[Data supplied]
Start of Block

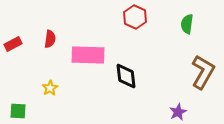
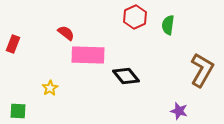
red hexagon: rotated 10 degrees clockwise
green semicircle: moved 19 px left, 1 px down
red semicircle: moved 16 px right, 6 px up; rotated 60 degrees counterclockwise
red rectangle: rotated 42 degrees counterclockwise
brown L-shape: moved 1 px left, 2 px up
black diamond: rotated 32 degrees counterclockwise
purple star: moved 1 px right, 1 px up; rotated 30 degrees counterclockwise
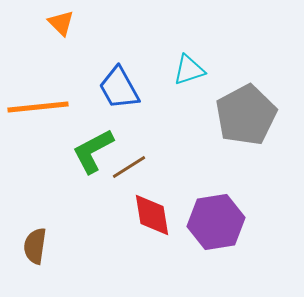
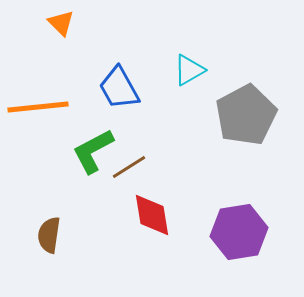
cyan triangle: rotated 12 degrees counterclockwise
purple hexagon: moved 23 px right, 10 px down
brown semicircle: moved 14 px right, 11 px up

End of Block
Start of Block

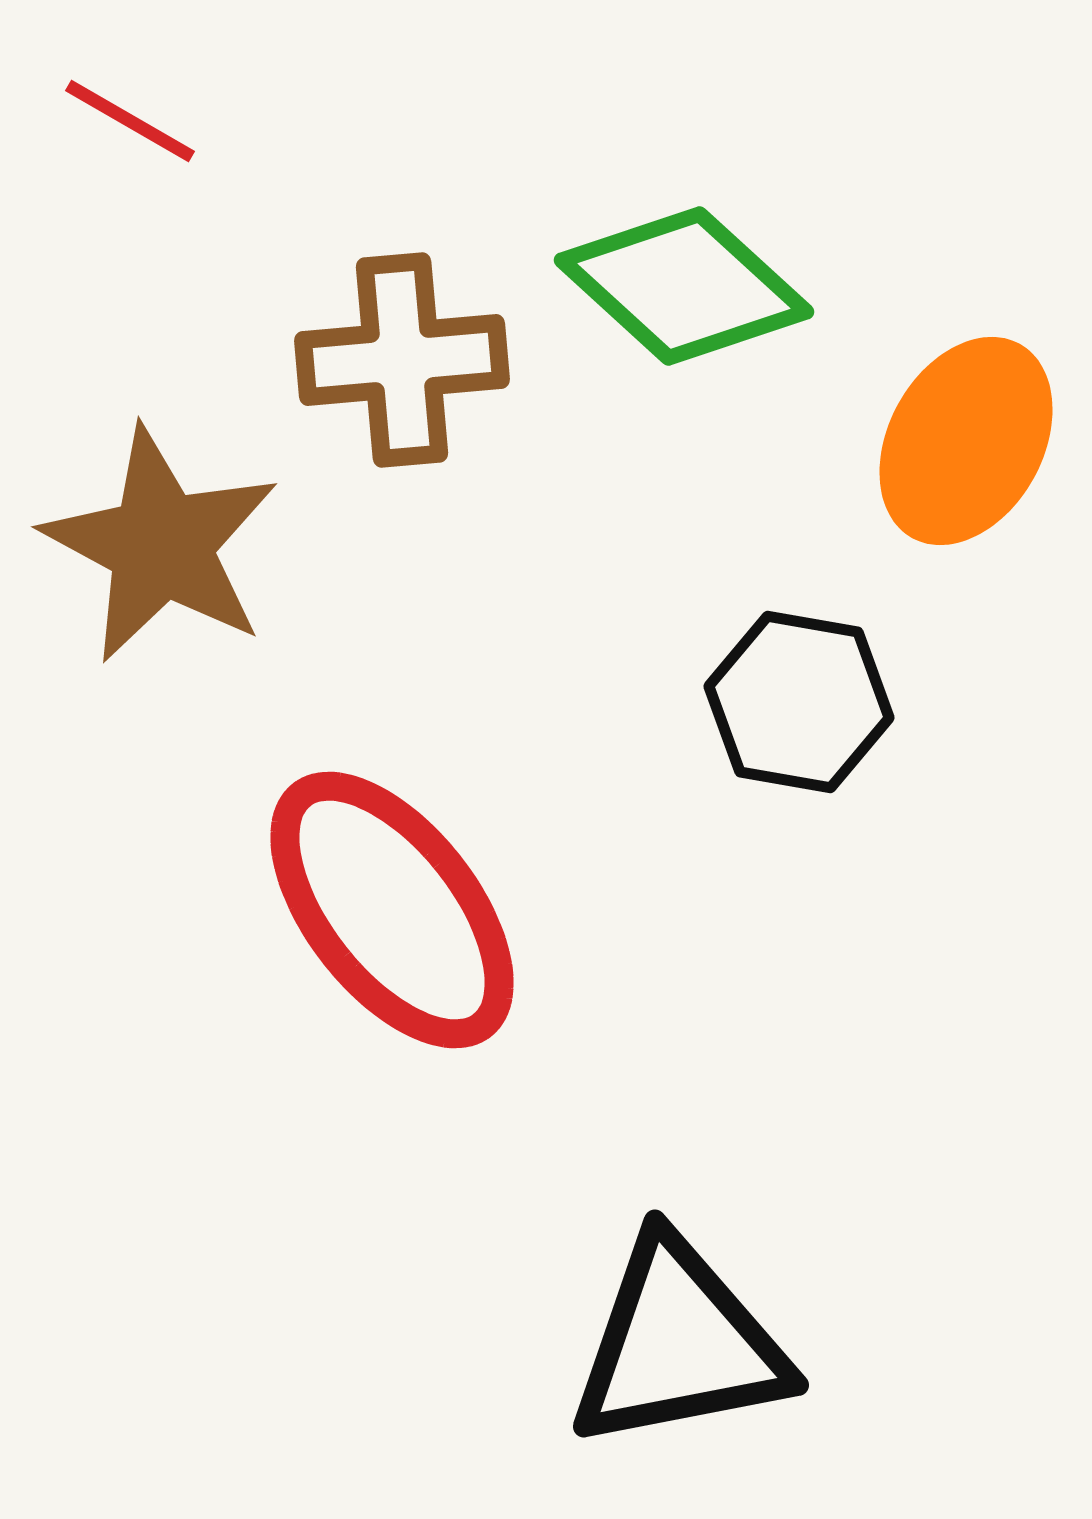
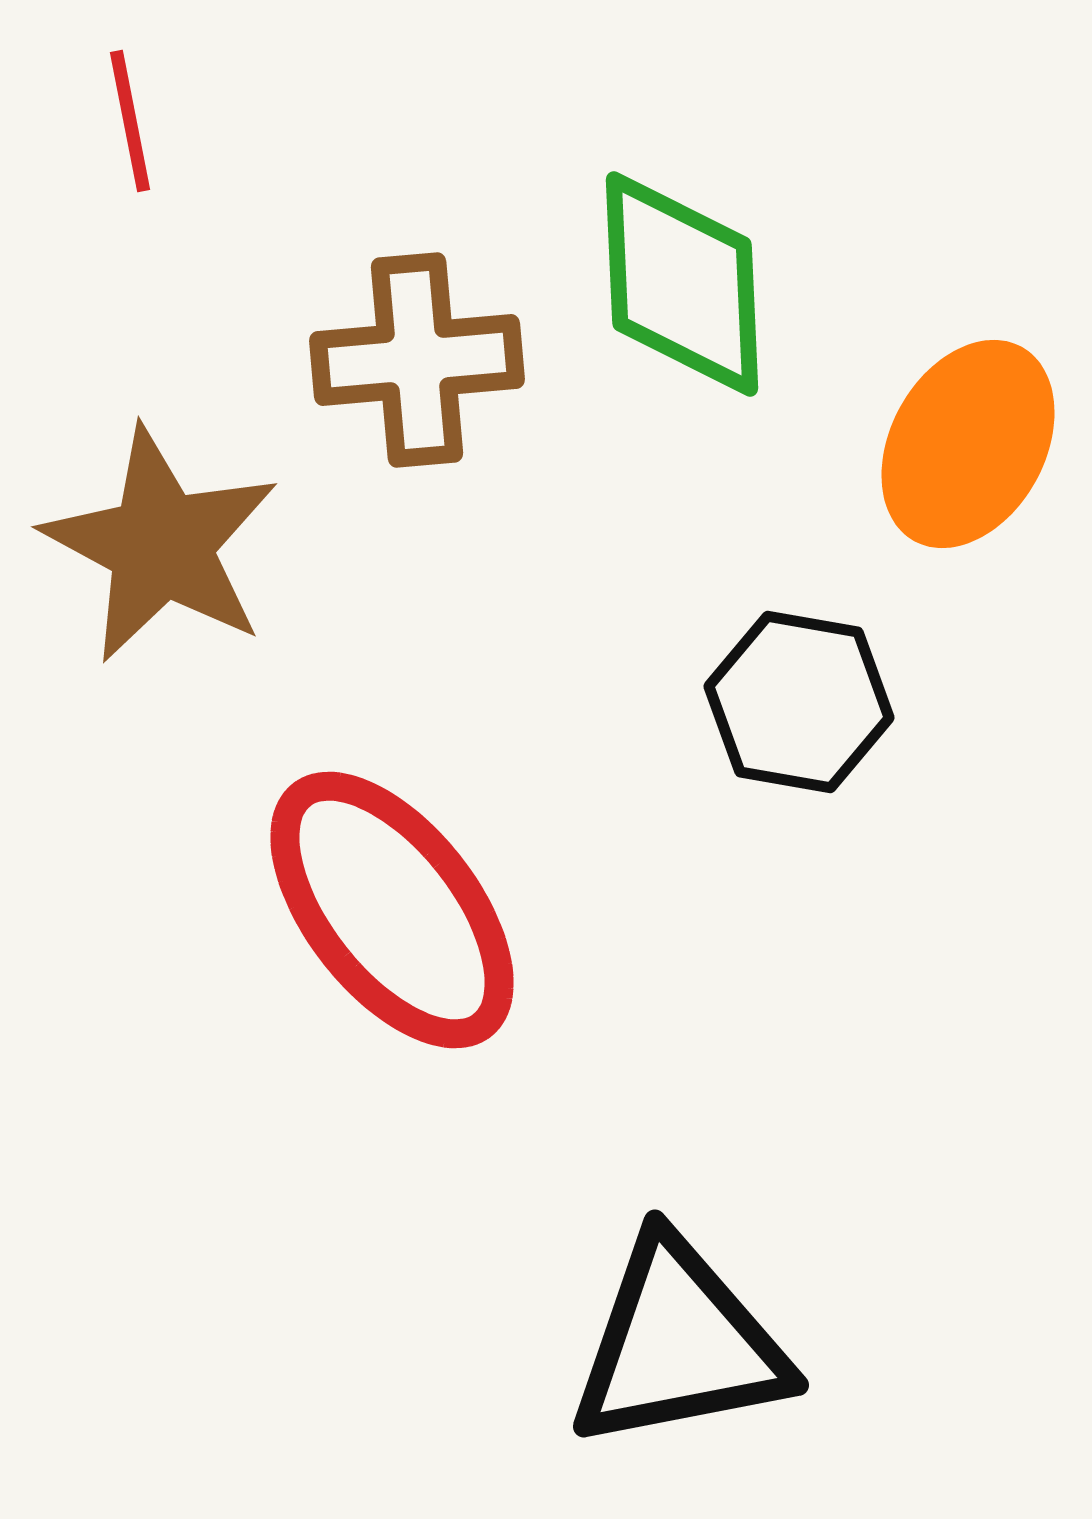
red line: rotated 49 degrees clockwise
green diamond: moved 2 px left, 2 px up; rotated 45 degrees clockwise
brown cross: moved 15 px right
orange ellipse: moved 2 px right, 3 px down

End of Block
Start of Block

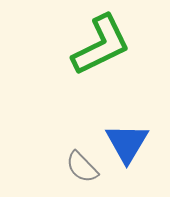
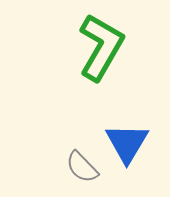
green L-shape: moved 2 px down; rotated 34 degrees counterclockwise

End of Block

Copy the lines above exactly, starting with the line that contains "purple star: moved" and ending with the line that contains "brown semicircle: moved 14 px right, 11 px up", and leave out any pictures.

[Answer area]
purple star: moved 1 px right, 1 px up; rotated 30 degrees counterclockwise
cyan triangle: rotated 12 degrees counterclockwise
purple hexagon: moved 23 px right, 10 px down
brown semicircle: moved 14 px right, 11 px up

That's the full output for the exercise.